→ About this exercise
Which lines of the entries below run from the one holding "black brick C6:D6" to the one holding "white brick I4:J5", inclusive? Set down exactly those lines and no others.

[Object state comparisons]

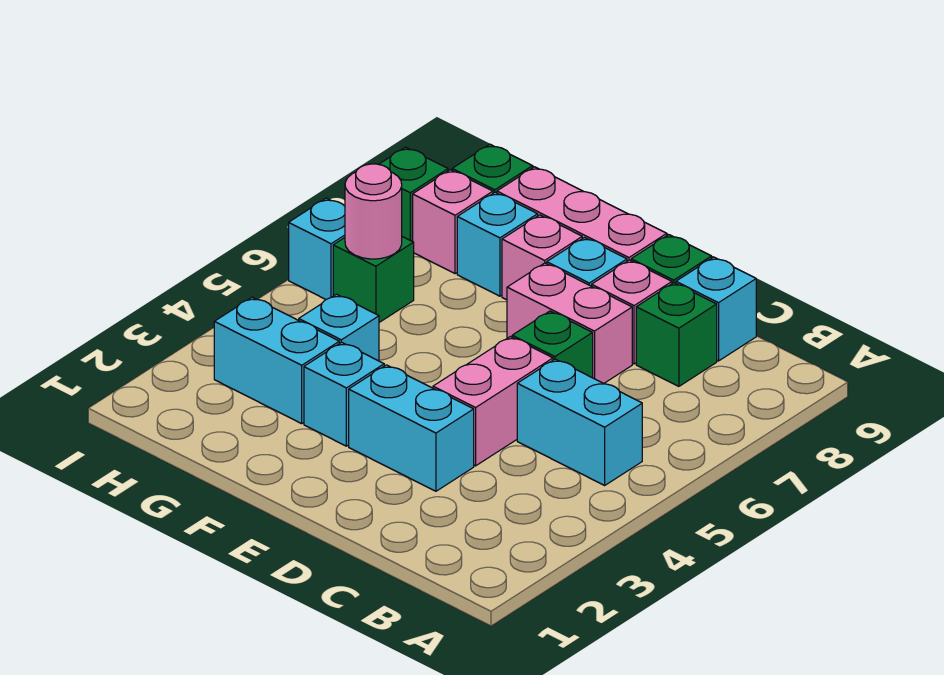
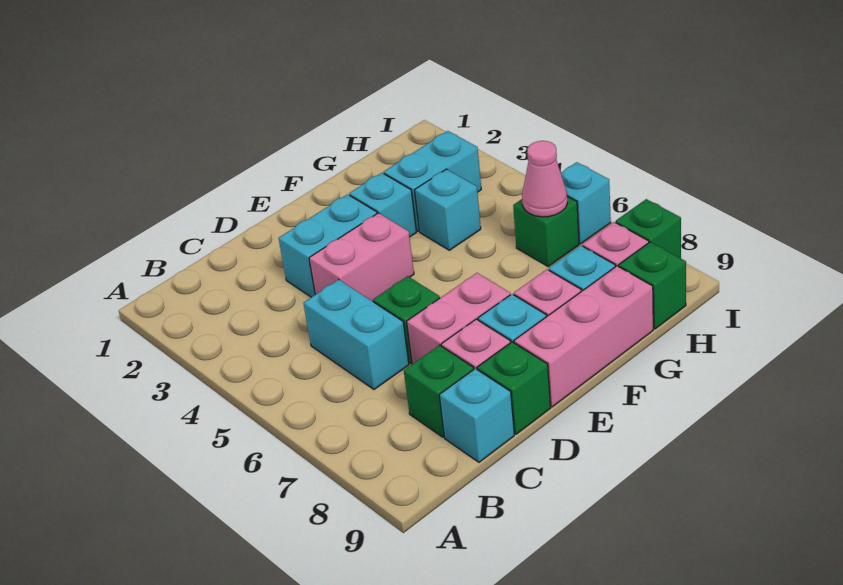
cyan brick B5:C5 level 1 -> cyan brick C5:C6 level 1
pink brick D4:D5 level 1 -> pink brick D4:E4 level 1
pink round brick H6 level 2 -> pink cone H6 level 2

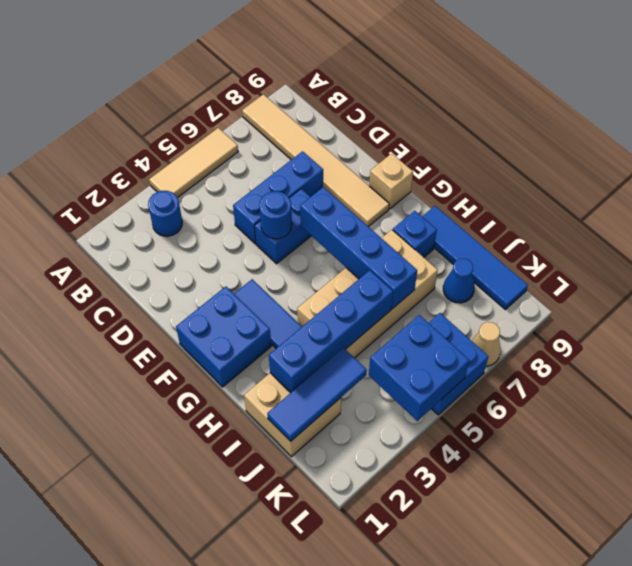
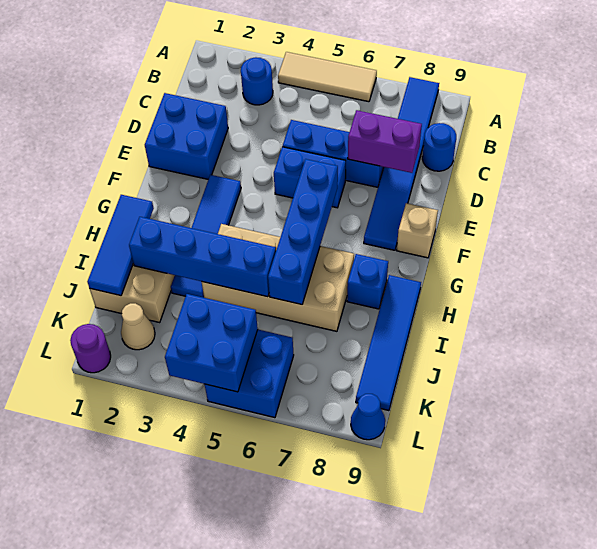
tan tile A8:F8 level 1 -> blue tile A8:F8 level 1
none -> purple brick D7:D8 level 2
blue round brick E5 level 2 -> blue round brick C9 level 1
blue brick F1:G2 level 1 -> blue brick D1:E2 level 1
blue tile J1:J3 level 2 -> blue tile H1:J1 level 2
blue cone J8 level 1 -> blue cone L9 level 1
none -> purple round brick L1 level 1
tan cone L7 level 1 -> tan cone K2 level 1

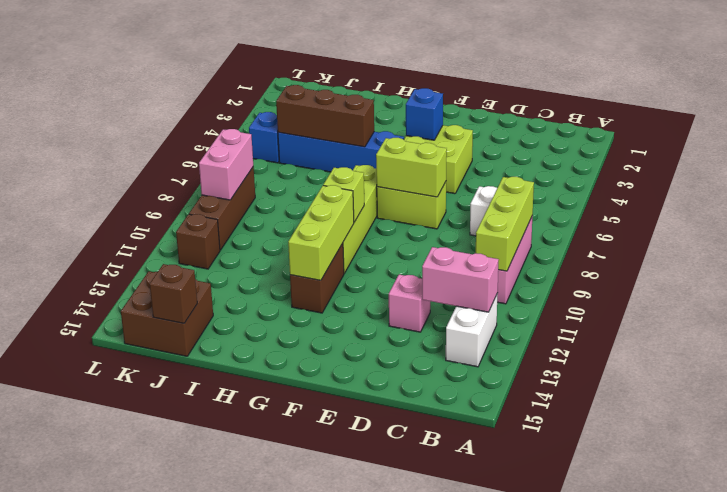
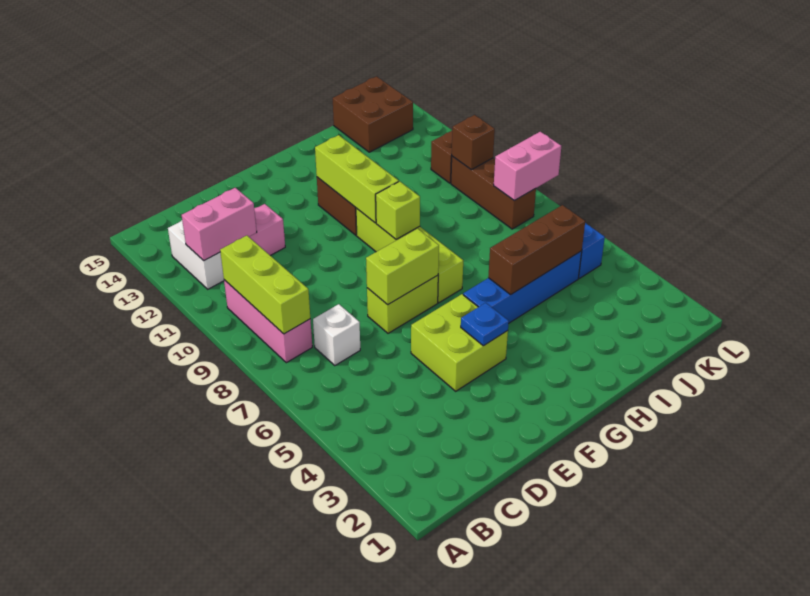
blue brick F4 level 2 -> blue plate F4 level 2
brown brick J15 level 2 -> brown brick K10 level 2
pink brick K8:K9 level 2 -> pink brick K8:L8 level 2

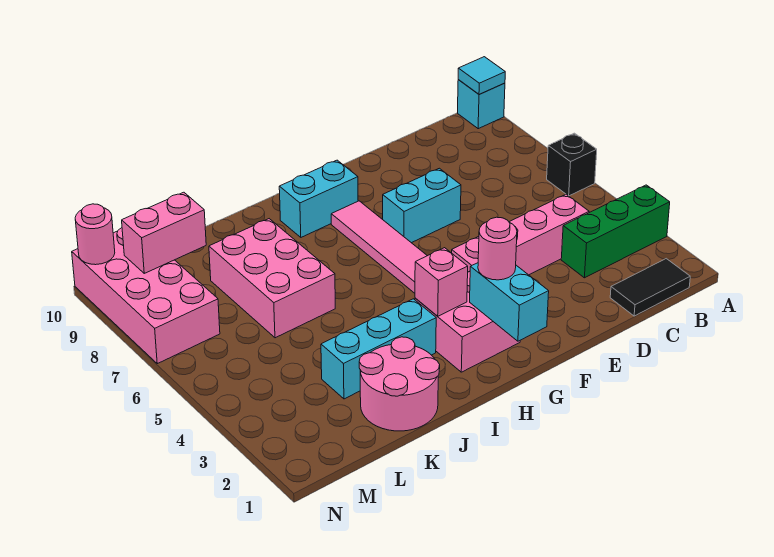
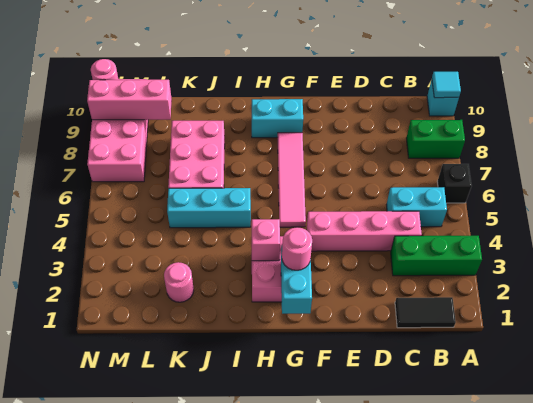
none -> green brick A8:B8 level 1
cyan brick E7:F7 level 1 -> cyan brick B5:C5 level 1
cyan brick I3:K3 level 1 -> cyan brick I5:K5 level 1
pink round brick J1:K2 level 1 -> pink round brick K2 level 1
pink brick L9:M9 level 2 -> pink brick L9:N9 level 2

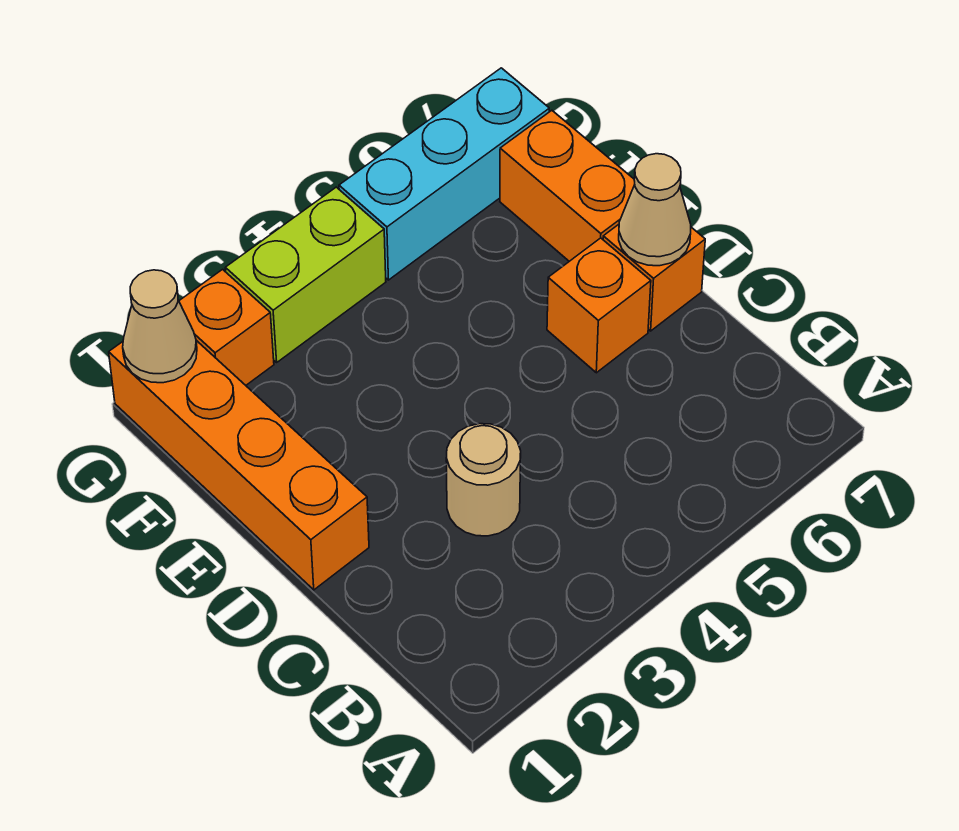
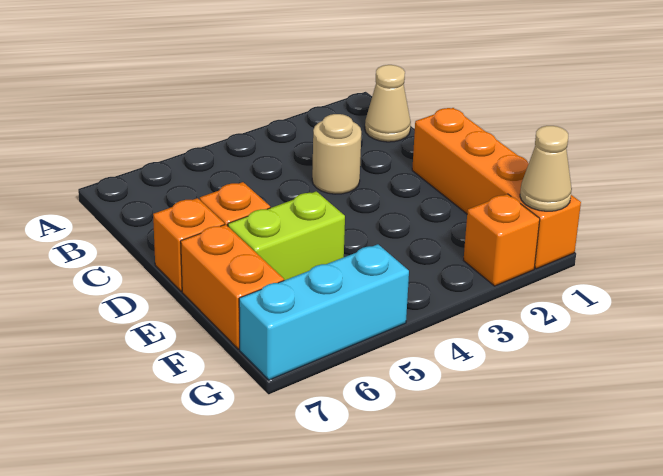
tan cone D7 level 2 -> tan cone B1 level 1
lime brick G3:G4 level 1 -> lime brick E5:E6 level 1

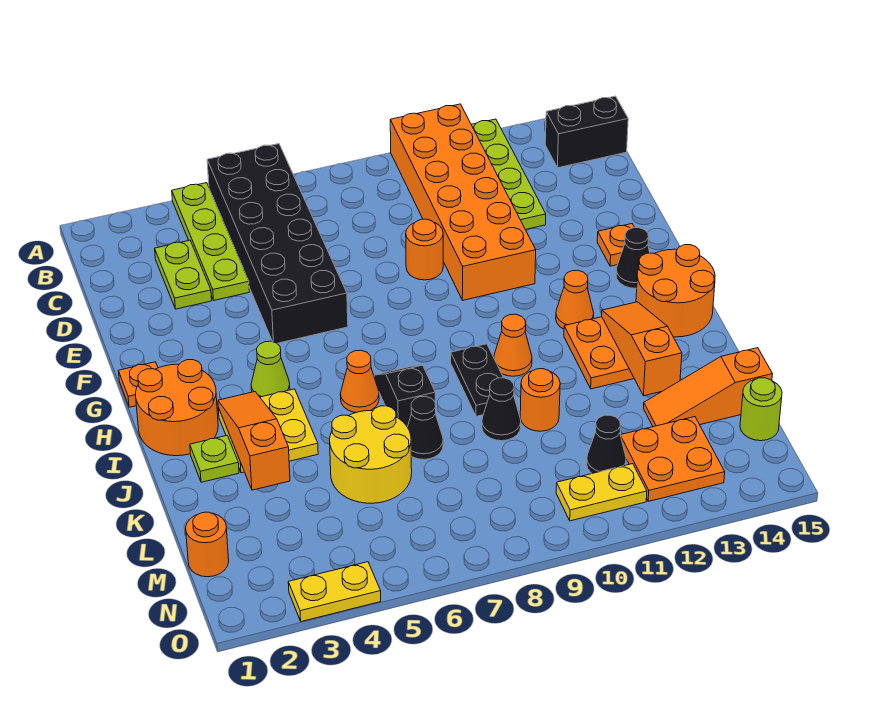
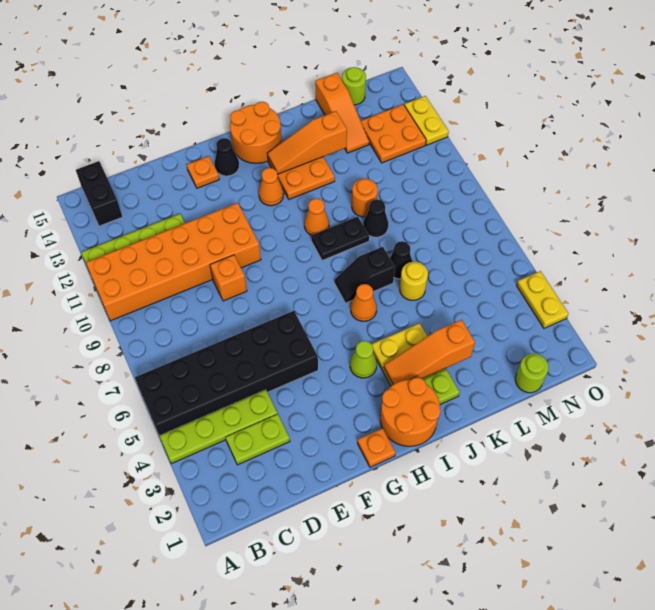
orange round brick E9 level 1 -> orange brick E9 level 1
yellow round brick K5:L6 level 1 -> yellow round brick K6 level 1
orange round brick M1 level 1 -> lime round brick M1 level 1
black cone M11 level 1 -> none
yellow plate N10:N11 level 1 -> yellow plate O12:O13 level 1

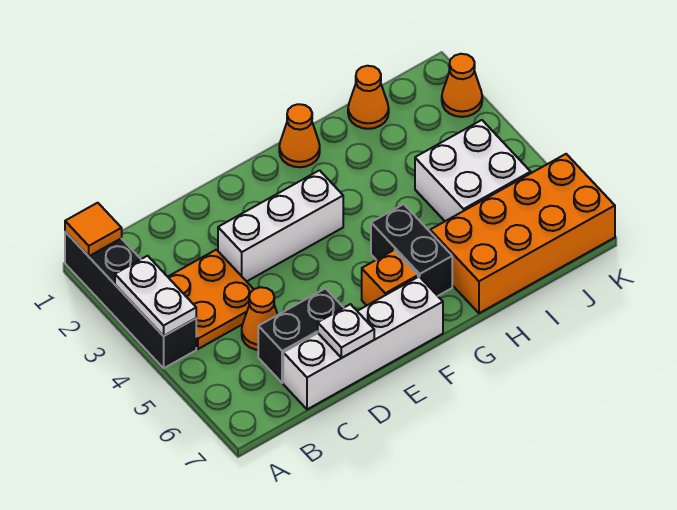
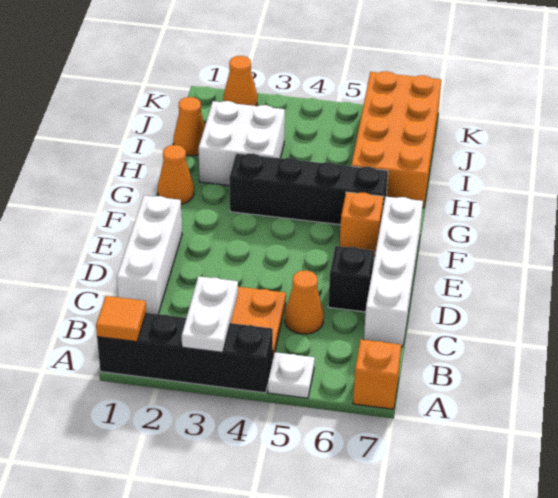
white plate A3:A4 level 2 -> white plate A3:B3 level 2
none -> orange brick A7 level 1
black brick C6:D6 level 1 -> black brick D6 level 1
white brick D3:F3 level 1 -> white brick C1:E1 level 1
white plate D7 level 2 -> white plate A5 level 1
black brick G5:G6 level 1 -> black brick G3:G6 level 1
white brick I4:J5 level 1 -> white brick H2:I3 level 1

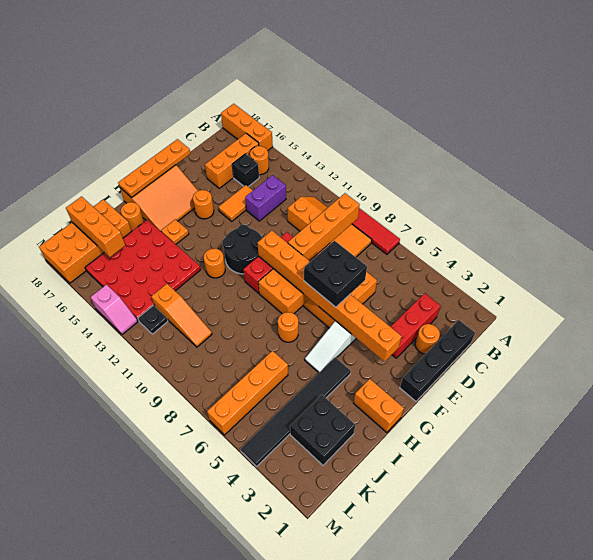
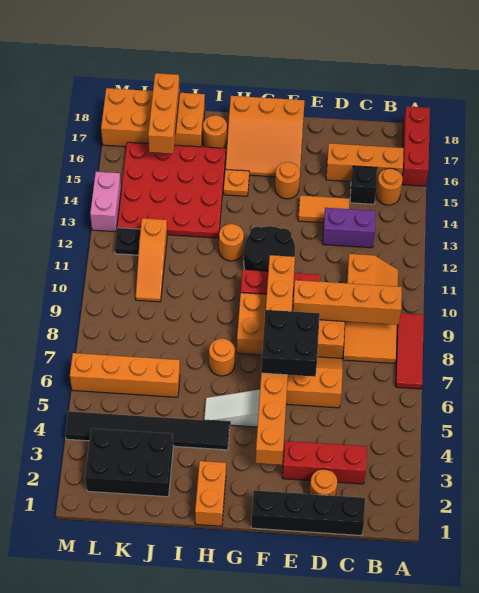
orange brick A16:A18 level 1 -> red brick A16:A18 level 1
orange plate E18:H18 level 2 -> none
black brick J2:K3 level 1 -> black brick J2:L3 level 1
pink slope M13:M14 level 1 top 14 -> pink brick M13:M14 level 1

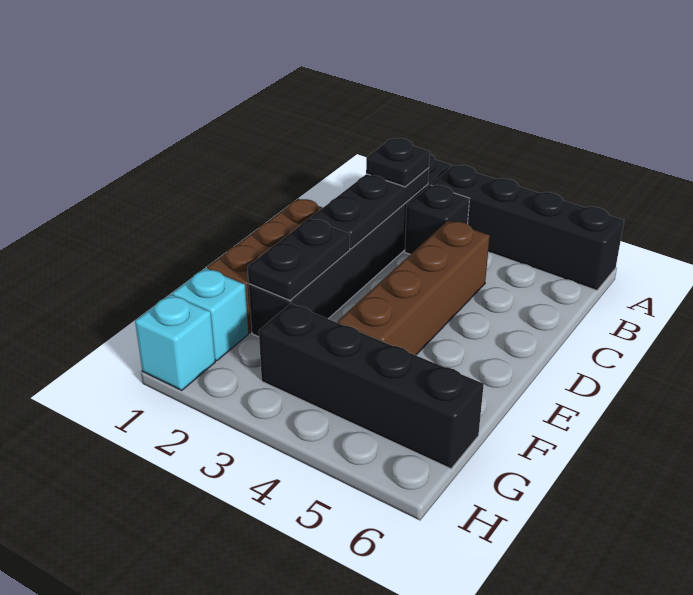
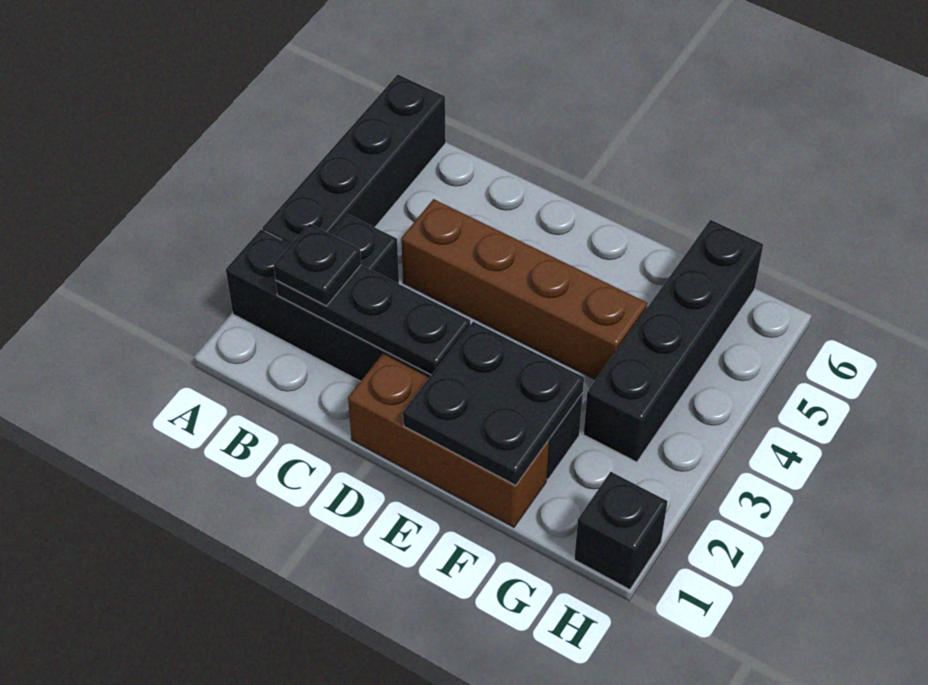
black plate E2:F2 level 2 -> black plate E1:F2 level 2
cyan brick G1 level 1 -> none
cyan brick H1 level 1 -> black brick H1 level 1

→ Task output
black brick C6:D6 level 1 -> black brick D6 level 1
white brick D3:F3 level 1 -> white brick C1:E1 level 1
white plate D7 level 2 -> white plate A5 level 1
black brick G5:G6 level 1 -> black brick G3:G6 level 1
white brick I4:J5 level 1 -> white brick H2:I3 level 1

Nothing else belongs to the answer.